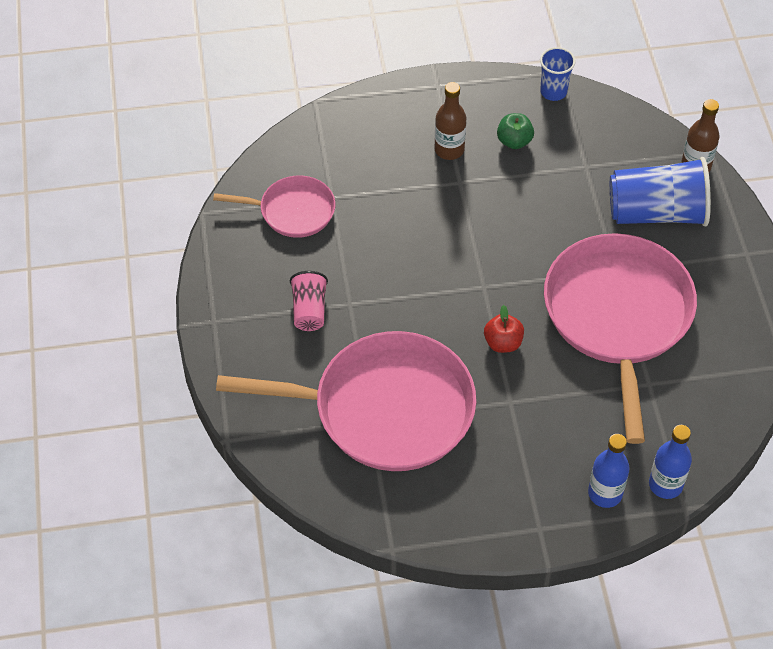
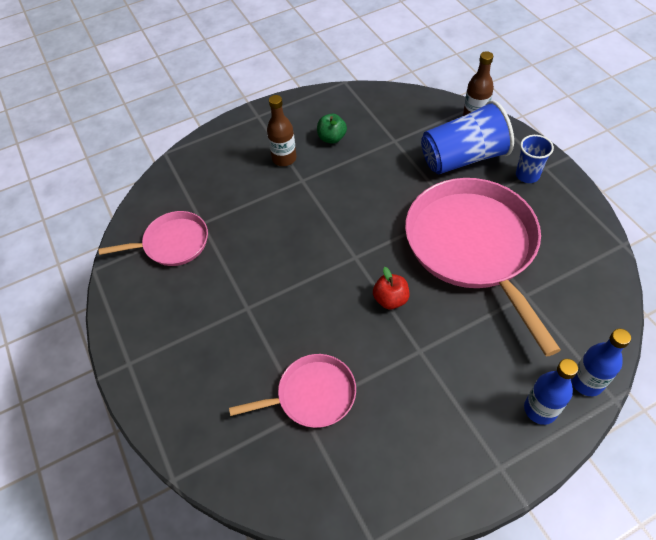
camera: 15 degrees left, 0 degrees up
pink pan [216,331,476,471] -> pink pan [229,354,356,428], size x0.51
pink cup [290,271,328,331] -> none
blue cup [540,47,576,101] -> blue cup moved to [516,135,554,183]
┄┄┄┄┄┄┄┄┄┄
● BRIEF:
Please reproduce the material above word for word, without its images.

● REPLY:
camera: 15 degrees left, 0 degrees up
pink pan [216,331,476,471] -> pink pan [229,354,356,428], size x0.51
pink cup [290,271,328,331] -> none
blue cup [540,47,576,101] -> blue cup moved to [516,135,554,183]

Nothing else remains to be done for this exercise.